» YOUR OBJECTIVE:
Please transcribe exactly the line that holds "black trapezoid: (149, 18)" and all lines that follow it to the end of the records below, omitting any pictures.

» AVAILABLE RECORDS:
───

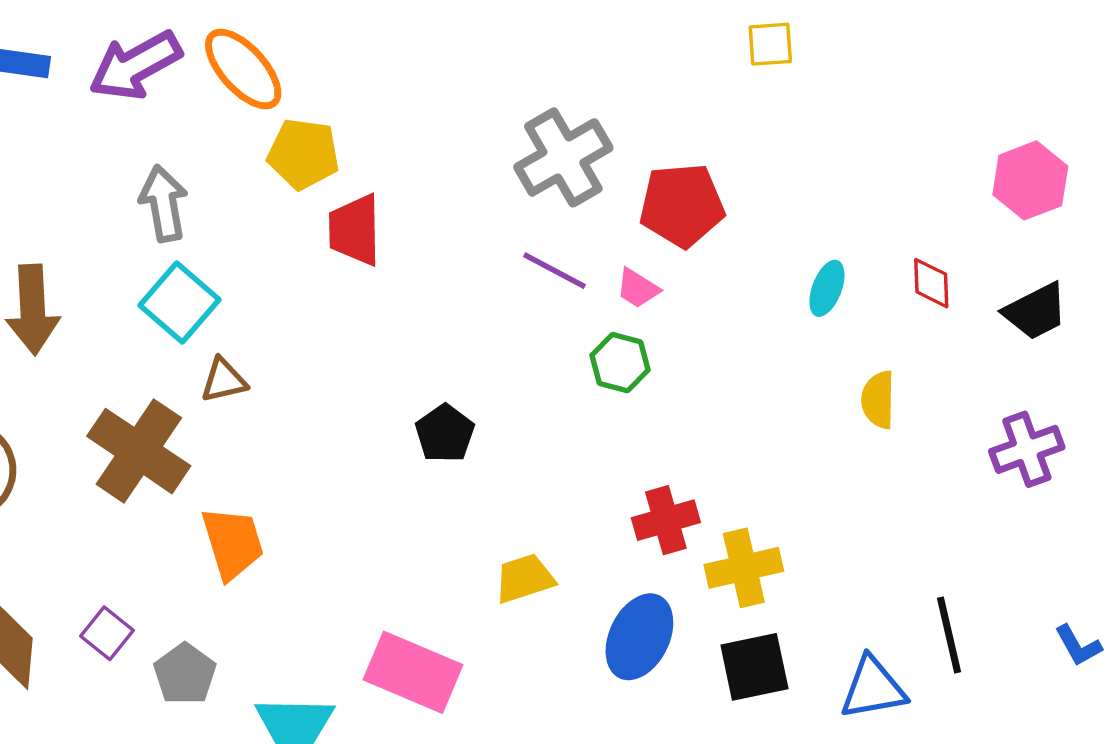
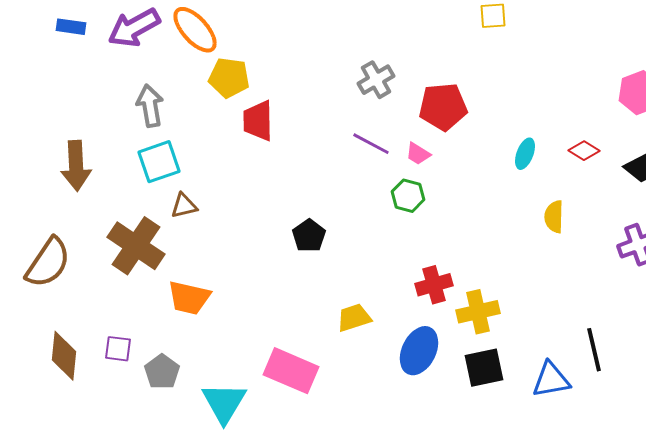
gray cross: (563, 157) -> (376, 80), size x0.7
red diamond: (931, 283) -> (584, 151), turned -56
cyan square: (180, 302) -> (159, 162), turned 30
orange trapezoid: (233, 543) -> (189, 298), turned 120
purple square: (107, 633) -> (118, 349), turned -32

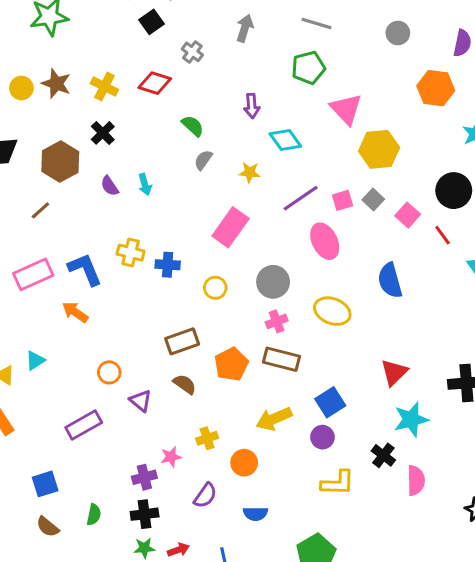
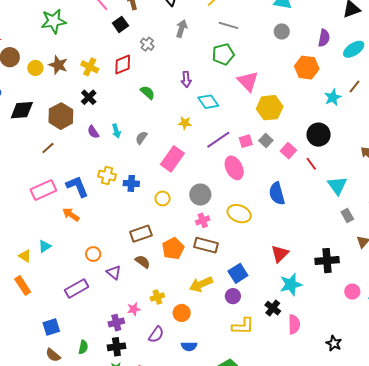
red diamond: (155, 83) -> (123, 65), turned -40
gray semicircle: (203, 160) -> (141, 138), moved

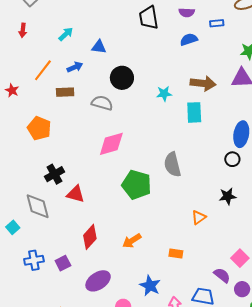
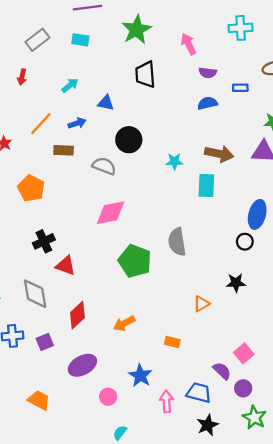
black trapezoid: (149, 18) -> (145, 74), moved
gray diamond: (38, 206) -> (35, 294), moved

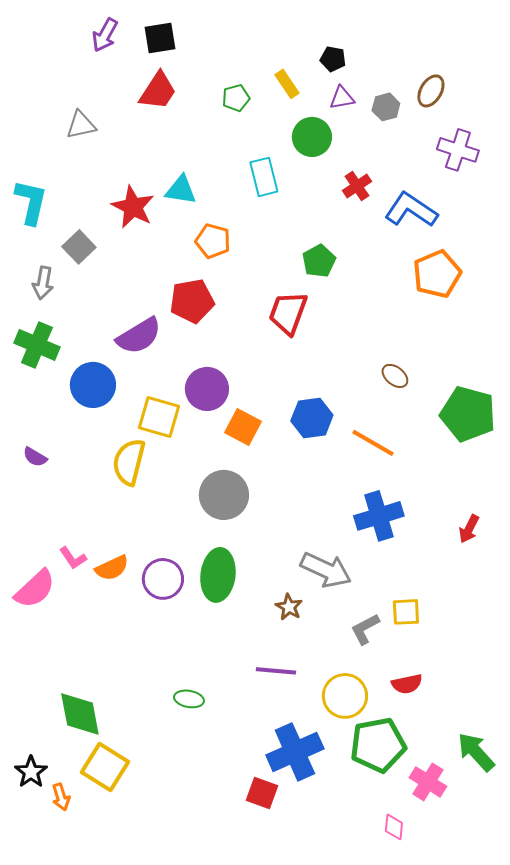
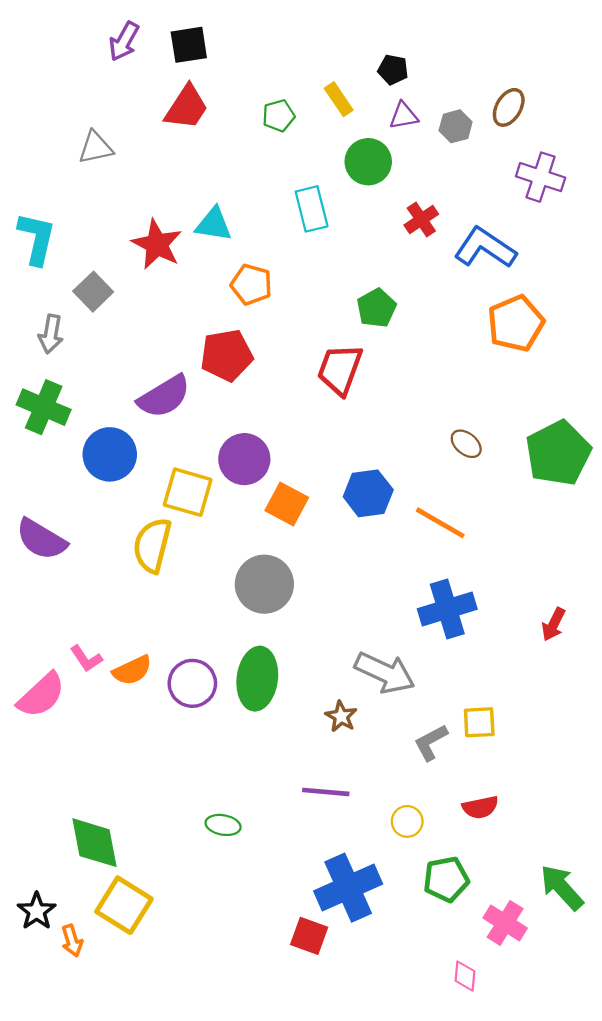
green pentagon: (468, 414) -> (558, 453), moved, turned 30
purple semicircle: (35, 457) -> (41, 539), size x1.8
yellow circle: (345, 696) -> (407, 821), size x0.6
green pentagon: (378, 745) -> (446, 879), size x0.7

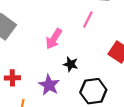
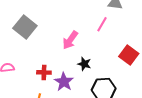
red cross: (12, 78) -> (44, 72), moved

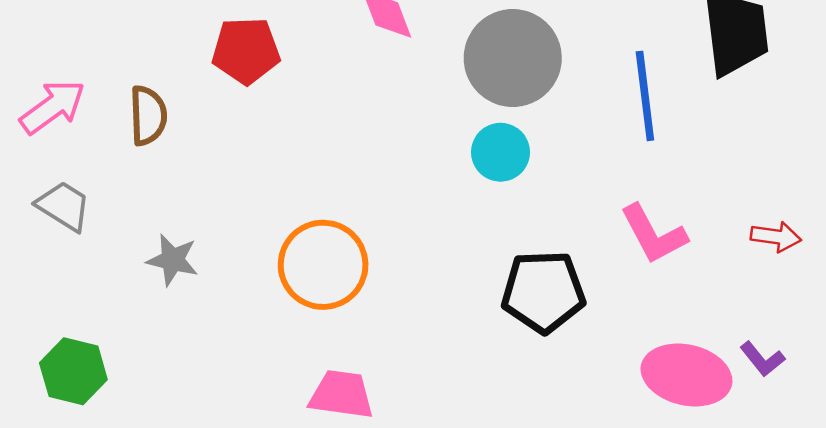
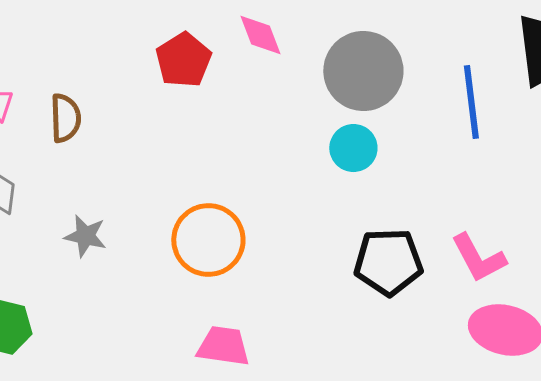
red pentagon: (246, 51) -> (183, 60), moved, turned -30
pink L-shape: (653, 234) -> (478, 258), moved

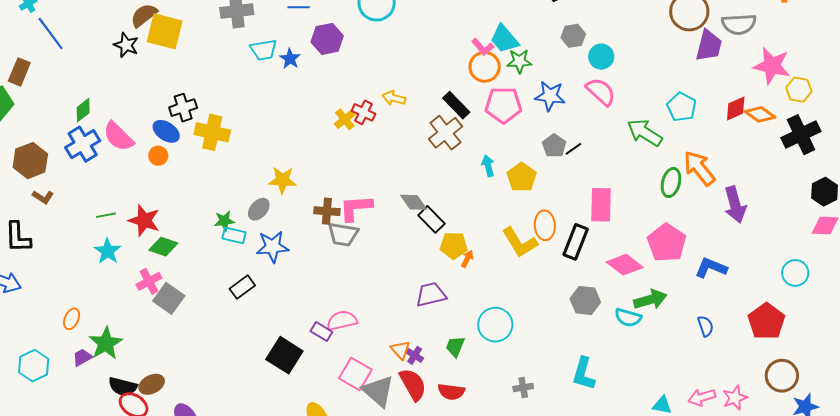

───

» EXERCISE RESULT:
black trapezoid: (149, 18) -> (145, 74), moved
gray diamond: (38, 206) -> (35, 294), moved

green pentagon: (468, 414) -> (558, 453), moved, turned 30
purple semicircle: (35, 457) -> (41, 539), size x1.8
yellow circle: (345, 696) -> (407, 821), size x0.6
green pentagon: (378, 745) -> (446, 879), size x0.7

red cross: (12, 78) -> (44, 72), moved

red pentagon: (246, 51) -> (183, 60), moved, turned -30
pink L-shape: (653, 234) -> (478, 258), moved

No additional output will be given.